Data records
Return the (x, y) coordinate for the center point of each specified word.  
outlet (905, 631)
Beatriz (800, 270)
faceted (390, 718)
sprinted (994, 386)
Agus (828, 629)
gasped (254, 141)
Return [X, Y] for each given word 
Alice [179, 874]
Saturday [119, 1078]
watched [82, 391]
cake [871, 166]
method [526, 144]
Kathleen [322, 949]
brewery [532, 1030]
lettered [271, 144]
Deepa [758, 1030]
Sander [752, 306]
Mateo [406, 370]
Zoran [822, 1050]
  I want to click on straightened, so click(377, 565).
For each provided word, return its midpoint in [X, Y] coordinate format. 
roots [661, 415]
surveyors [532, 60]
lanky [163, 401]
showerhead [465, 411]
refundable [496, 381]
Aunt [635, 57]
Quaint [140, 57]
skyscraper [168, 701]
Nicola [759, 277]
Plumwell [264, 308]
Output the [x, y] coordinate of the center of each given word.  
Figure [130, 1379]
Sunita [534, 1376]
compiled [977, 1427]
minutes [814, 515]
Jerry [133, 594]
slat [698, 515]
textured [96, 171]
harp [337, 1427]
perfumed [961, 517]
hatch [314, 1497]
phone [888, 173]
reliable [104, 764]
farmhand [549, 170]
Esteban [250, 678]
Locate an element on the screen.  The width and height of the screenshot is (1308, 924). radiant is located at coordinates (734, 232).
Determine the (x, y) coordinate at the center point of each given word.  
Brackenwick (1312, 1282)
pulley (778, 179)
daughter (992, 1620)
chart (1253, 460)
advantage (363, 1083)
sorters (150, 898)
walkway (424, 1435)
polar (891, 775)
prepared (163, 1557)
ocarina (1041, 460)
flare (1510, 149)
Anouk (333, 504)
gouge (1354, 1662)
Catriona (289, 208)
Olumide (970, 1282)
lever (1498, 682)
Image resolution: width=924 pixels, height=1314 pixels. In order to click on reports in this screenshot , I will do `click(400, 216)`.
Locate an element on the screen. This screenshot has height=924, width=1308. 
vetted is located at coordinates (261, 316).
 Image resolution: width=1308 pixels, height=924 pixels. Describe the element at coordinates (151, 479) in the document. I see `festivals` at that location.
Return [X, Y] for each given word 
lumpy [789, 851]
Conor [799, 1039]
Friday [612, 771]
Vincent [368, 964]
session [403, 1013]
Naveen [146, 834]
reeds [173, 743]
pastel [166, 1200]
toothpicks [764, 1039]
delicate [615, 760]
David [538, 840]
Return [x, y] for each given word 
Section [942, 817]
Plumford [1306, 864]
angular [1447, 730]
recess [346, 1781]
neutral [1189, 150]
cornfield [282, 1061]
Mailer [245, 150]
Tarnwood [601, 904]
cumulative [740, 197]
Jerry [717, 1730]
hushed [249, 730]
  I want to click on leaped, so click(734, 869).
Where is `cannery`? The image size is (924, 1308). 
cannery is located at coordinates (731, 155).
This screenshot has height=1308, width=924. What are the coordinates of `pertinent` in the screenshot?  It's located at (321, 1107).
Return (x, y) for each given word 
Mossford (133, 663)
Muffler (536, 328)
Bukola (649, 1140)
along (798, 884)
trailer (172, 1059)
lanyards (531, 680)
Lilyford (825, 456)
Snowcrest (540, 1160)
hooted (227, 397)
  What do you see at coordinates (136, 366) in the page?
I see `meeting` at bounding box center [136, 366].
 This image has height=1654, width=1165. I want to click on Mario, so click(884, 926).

*Set problem:*
Format every line of the data records above as a JSON list of strings, one string per line, leaving out blank lines.

*Correct result:*
[
  "Return the (x, y) coordinate for the center point of each specified word.  ",
  "outlet (905, 631)",
  "Beatriz (800, 270)",
  "faceted (390, 718)",
  "sprinted (994, 386)",
  "Agus (828, 629)",
  "gasped (254, 141)",
  "Return [X, Y] for each given word ",
  "Alice [179, 874]",
  "Saturday [119, 1078]",
  "watched [82, 391]",
  "cake [871, 166]",
  "method [526, 144]",
  "Kathleen [322, 949]",
  "brewery [532, 1030]",
  "lettered [271, 144]",
  "Deepa [758, 1030]",
  "Sander [752, 306]",
  "Mateo [406, 370]",
  "Zoran [822, 1050]",
  "  I want to click on straightened, so click(377, 565).",
  "For each provided word, return its midpoint in [X, Y] coordinate format. ",
  "roots [661, 415]",
  "surveyors [532, 60]",
  "lanky [163, 401]",
  "showerhead [465, 411]",
  "refundable [496, 381]",
  "Aunt [635, 57]",
  "Quaint [140, 57]",
  "skyscraper [168, 701]",
  "Nicola [759, 277]",
  "Plumwell [264, 308]",
  "Output the [x, y] coordinate of the center of each given word.  ",
  "Figure [130, 1379]",
  "Sunita [534, 1376]",
  "compiled [977, 1427]",
  "minutes [814, 515]",
  "Jerry [133, 594]",
  "slat [698, 515]",
  "textured [96, 171]",
  "harp [337, 1427]",
  "perfumed [961, 517]",
  "hatch [314, 1497]",
  "phone [888, 173]",
  "reliable [104, 764]",
  "farmhand [549, 170]",
  "Esteban [250, 678]",
  "Locate an element on the screen.  The width and height of the screenshot is (1308, 924). radiant is located at coordinates (734, 232).",
  "Determine the (x, y) coordinate at the center point of each given word.  ",
  "Brackenwick (1312, 1282)",
  "pulley (778, 179)",
  "daughter (992, 1620)",
  "chart (1253, 460)",
  "advantage (363, 1083)",
  "sorters (150, 898)",
  "walkway (424, 1435)",
  "polar (891, 775)",
  "prepared (163, 1557)",
  "ocarina (1041, 460)",
  "flare (1510, 149)",
  "Anouk (333, 504)",
  "gouge (1354, 1662)",
  "Catriona (289, 208)",
  "Olumide (970, 1282)",
  "lever (1498, 682)",
  "Image resolution: width=924 pixels, height=1314 pixels. In order to click on reports in this screenshot , I will do `click(400, 216)`.",
  "Locate an element on the screen. This screenshot has height=924, width=1308. ",
  "vetted is located at coordinates (261, 316).",
  " Image resolution: width=1308 pixels, height=924 pixels. Describe the element at coordinates (151, 479) in the document. I see `festivals` at that location.",
  "Return [X, Y] for each given word ",
  "lumpy [789, 851]",
  "Conor [799, 1039]",
  "Friday [612, 771]",
  "Vincent [368, 964]",
  "session [403, 1013]",
  "Naveen [146, 834]",
  "reeds [173, 743]",
  "pastel [166, 1200]",
  "toothpicks [764, 1039]",
  "delicate [615, 760]",
  "David [538, 840]",
  "Return [x, y] for each given word ",
  "Section [942, 817]",
  "Plumford [1306, 864]",
  "angular [1447, 730]",
  "recess [346, 1781]",
  "neutral [1189, 150]",
  "cornfield [282, 1061]",
  "Mailer [245, 150]",
  "Tarnwood [601, 904]",
  "cumulative [740, 197]",
  "Jerry [717, 1730]",
  "hushed [249, 730]",
  "  I want to click on leaped, so click(734, 869).",
  "Where is `cannery`? The image size is (924, 1308). ",
  "cannery is located at coordinates (731, 155).",
  "This screenshot has height=1308, width=924. What are the coordinates of `pertinent` in the screenshot?  It's located at (321, 1107).",
  "Return (x, y) for each given word ",
  "Mossford (133, 663)",
  "Muffler (536, 328)",
  "Bukola (649, 1140)",
  "along (798, 884)",
  "trailer (172, 1059)",
  "lanyards (531, 680)",
  "Lilyford (825, 456)",
  "Snowcrest (540, 1160)",
  "hooted (227, 397)",
  "  What do you see at coordinates (136, 366) in the page?",
  "I see `meeting` at bounding box center [136, 366].",
  " This image has height=1654, width=1165. I want to click on Mario, so click(884, 926)."
]